▶ _Description of the task_: Leave out the images and repeat the listing below without a single change.

=== Data extract ===

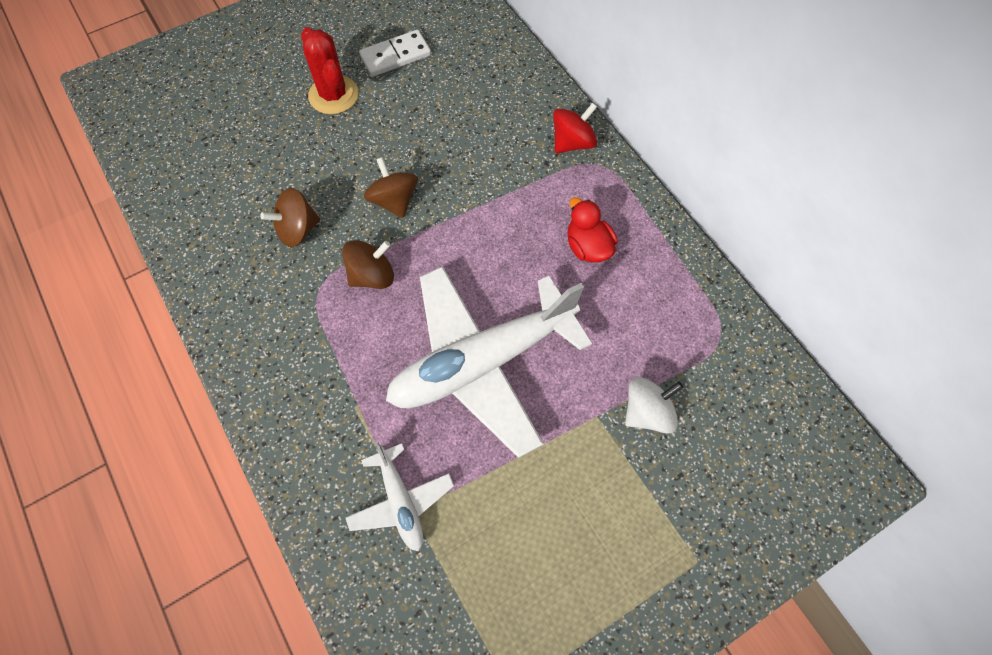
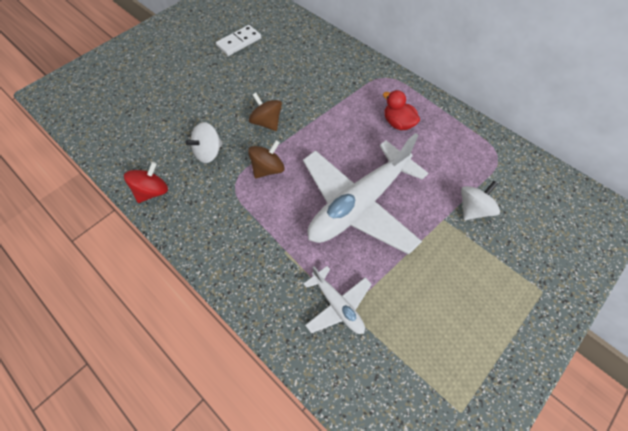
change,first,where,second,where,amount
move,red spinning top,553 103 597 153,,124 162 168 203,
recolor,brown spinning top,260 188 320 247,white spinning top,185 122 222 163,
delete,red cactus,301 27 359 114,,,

===

▶ _Answer space_:
change,first,where,second,where,amount
move,red spinning top,553 103 597 153,,124 162 168 203,
recolor,brown spinning top,260 188 320 247,white spinning top,185 122 222 163,
delete,red cactus,301 27 359 114,,,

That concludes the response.